Shape position tracking data
- Opening Delimiter -

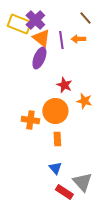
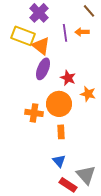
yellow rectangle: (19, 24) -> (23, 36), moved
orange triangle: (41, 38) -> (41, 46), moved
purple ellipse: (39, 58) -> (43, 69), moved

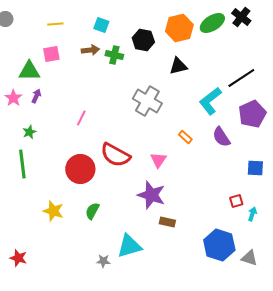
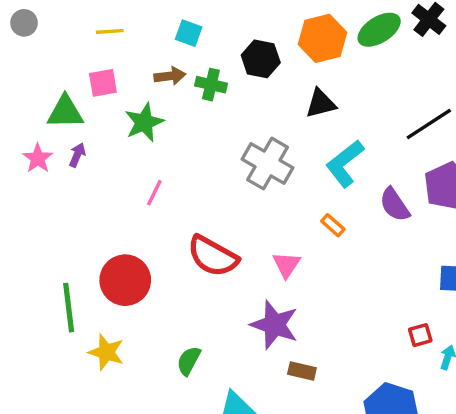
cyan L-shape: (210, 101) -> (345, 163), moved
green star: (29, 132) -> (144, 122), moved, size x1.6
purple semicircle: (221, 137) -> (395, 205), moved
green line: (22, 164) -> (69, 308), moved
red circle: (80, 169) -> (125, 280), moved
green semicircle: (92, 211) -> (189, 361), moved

- Closing Delimiter -
- Opening Delimiter -

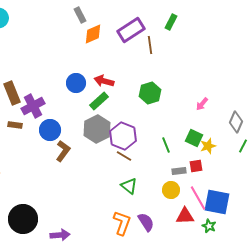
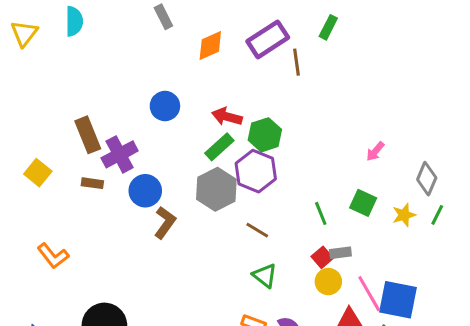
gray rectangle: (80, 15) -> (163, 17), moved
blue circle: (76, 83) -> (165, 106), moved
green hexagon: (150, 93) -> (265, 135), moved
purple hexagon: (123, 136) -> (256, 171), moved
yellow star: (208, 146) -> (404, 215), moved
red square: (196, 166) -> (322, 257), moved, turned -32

- Closing Delimiter -

> [WHAT TO WORK ON] Go over the data above and copy every line that has the word "star" in it.

> [RESPONSE FOR THIS EXERCISE]
green star: (29, 132) -> (144, 122), moved, size x1.6
yellow star: (208, 146) -> (404, 215), moved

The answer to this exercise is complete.